**Problem statement:**
All entries below are to be set down again exactly as given.

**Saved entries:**
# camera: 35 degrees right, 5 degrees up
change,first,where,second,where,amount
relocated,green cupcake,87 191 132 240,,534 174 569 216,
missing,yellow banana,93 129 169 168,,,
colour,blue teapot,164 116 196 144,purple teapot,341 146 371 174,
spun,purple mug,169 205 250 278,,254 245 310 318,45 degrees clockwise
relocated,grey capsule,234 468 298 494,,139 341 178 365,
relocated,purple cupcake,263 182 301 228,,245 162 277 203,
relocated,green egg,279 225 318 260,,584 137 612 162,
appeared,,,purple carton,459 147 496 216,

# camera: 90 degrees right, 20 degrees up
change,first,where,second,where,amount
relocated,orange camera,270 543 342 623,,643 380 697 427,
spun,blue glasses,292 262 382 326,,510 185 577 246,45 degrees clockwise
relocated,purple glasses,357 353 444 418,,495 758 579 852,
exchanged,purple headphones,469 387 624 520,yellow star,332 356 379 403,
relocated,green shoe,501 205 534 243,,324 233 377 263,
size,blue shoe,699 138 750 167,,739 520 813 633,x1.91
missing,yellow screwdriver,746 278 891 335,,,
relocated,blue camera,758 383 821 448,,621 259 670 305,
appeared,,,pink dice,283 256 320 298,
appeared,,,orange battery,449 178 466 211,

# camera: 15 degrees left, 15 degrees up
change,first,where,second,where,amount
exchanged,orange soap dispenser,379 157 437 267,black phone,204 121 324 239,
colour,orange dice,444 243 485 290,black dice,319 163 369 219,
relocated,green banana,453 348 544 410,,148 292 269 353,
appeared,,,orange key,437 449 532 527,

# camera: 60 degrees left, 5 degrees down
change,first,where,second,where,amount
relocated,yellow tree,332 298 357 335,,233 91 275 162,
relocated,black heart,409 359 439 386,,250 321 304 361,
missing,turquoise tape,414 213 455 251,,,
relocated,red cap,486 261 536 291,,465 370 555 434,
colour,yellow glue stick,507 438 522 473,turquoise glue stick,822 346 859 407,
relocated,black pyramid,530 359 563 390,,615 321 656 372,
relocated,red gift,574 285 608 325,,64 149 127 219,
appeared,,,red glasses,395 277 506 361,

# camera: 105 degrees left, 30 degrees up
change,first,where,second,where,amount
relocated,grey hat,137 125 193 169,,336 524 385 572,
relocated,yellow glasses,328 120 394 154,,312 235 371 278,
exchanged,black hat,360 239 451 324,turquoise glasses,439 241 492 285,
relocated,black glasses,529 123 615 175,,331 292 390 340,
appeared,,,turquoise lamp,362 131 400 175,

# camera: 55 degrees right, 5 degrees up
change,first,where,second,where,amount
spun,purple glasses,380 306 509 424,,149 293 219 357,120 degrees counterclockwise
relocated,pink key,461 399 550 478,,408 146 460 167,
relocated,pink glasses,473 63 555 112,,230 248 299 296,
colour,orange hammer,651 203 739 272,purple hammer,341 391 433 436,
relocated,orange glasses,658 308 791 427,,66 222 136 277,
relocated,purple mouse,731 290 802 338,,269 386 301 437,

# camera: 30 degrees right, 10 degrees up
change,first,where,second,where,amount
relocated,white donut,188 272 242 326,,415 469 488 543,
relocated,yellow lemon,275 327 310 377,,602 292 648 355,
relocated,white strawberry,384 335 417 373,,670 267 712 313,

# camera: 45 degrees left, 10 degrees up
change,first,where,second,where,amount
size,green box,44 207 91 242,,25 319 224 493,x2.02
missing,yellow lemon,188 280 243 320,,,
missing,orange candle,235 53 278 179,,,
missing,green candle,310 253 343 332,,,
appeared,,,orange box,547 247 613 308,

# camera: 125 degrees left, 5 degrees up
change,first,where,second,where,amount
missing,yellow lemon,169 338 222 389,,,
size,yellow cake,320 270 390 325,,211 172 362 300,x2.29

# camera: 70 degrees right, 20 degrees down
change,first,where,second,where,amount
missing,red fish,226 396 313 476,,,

**Solution for this problem:**
# camera: 35 degrees right, 5 degrees up
change,first,where,second,where,amount
relocated,green cupcake,87 191 132 240,,534 174 569 216,
missing,yellow banana,93 129 169 168,,,
colour,blue teapot,164 116 196 144,purple teapot,341 146 371 174,
spun,purple mug,169 205 250 278,,254 245 310 318,45 degrees clockwise
relocated,grey capsule,234 468 298 494,,139 341 178 365,
relocated,purple cupcake,263 182 301 228,,245 162 277 203,
relocated,green egg,279 225 318 260,,584 137 612 162,
appeared,,,purple carton,459 147 496 216,

# camera: 90 degrees right, 20 degrees up
change,first,where,second,where,amount
relocated,orange camera,270 543 342 623,,643 380 697 427,
spun,blue glasses,292 262 382 326,,510 185 577 246,45 degrees clockwise
relocated,purple glasses,357 353 444 418,,495 758 579 852,
exchanged,purple headphones,469 387 624 520,yellow star,332 356 379 403,
relocated,green shoe,501 205 534 243,,324 233 377 263,
size,blue shoe,699 138 750 167,,739 520 813 633,x1.91
missing,yellow screwdriver,746 278 891 335,,,
relocated,blue camera,758 383 821 448,,621 259 670 305,
appeared,,,pink dice,283 256 320 298,
appeared,,,orange battery,449 178 466 211,

# camera: 15 degrees left, 15 degrees up
change,first,where,second,where,amount
exchanged,orange soap dispenser,379 157 437 267,black phone,204 121 324 239,
colour,orange dice,444 243 485 290,black dice,319 163 369 219,
relocated,green banana,453 348 544 410,,148 292 269 353,
appeared,,,orange key,437 449 532 527,

# camera: 60 degrees left, 5 degrees down
change,first,where,second,where,amount
relocated,yellow tree,332 298 357 335,,233 91 275 162,
relocated,black heart,409 359 439 386,,250 321 304 361,
missing,turquoise tape,414 213 455 251,,,
relocated,red cap,486 261 536 291,,465 370 555 434,
colour,yellow glue stick,507 438 522 473,turquoise glue stick,822 346 859 407,
relocated,black pyramid,530 359 563 390,,615 321 656 372,
relocated,red gift,574 285 608 325,,64 149 127 219,
appeared,,,red glasses,395 277 506 361,

# camera: 105 degrees left, 30 degrees up
change,first,where,second,where,amount
relocated,grey hat,137 125 193 169,,336 524 385 572,
relocated,yellow glasses,328 120 394 154,,312 235 371 278,
exchanged,black hat,360 239 451 324,turquoise glasses,439 241 492 285,
relocated,black glasses,529 123 615 175,,331 292 390 340,
appeared,,,turquoise lamp,362 131 400 175,

# camera: 55 degrees right, 5 degrees up
change,first,where,second,where,amount
spun,purple glasses,380 306 509 424,,149 293 219 357,120 degrees counterclockwise
relocated,pink key,461 399 550 478,,408 146 460 167,
relocated,pink glasses,473 63 555 112,,230 248 299 296,
colour,orange hammer,651 203 739 272,purple hammer,341 391 433 436,
relocated,orange glasses,658 308 791 427,,66 222 136 277,
relocated,purple mouse,731 290 802 338,,269 386 301 437,

# camera: 30 degrees right, 10 degrees up
change,first,where,second,where,amount
relocated,white donut,188 272 242 326,,415 469 488 543,
relocated,yellow lemon,275 327 310 377,,602 292 648 355,
relocated,white strawberry,384 335 417 373,,670 267 712 313,

# camera: 45 degrees left, 10 degrees up
change,first,where,second,where,amount
size,green box,44 207 91 242,,25 319 224 493,x2.02
missing,yellow lemon,188 280 243 320,,,
missing,orange candle,235 53 278 179,,,
missing,green candle,310 253 343 332,,,
appeared,,,orange box,547 247 613 308,

# camera: 125 degrees left, 5 degrees up
change,first,where,second,where,amount
missing,yellow lemon,169 338 222 389,,,
size,yellow cake,320 270 390 325,,211 172 362 300,x2.29

# camera: 70 degrees right, 20 degrees down
change,first,where,second,where,amount
missing,red fish,226 396 313 476,,,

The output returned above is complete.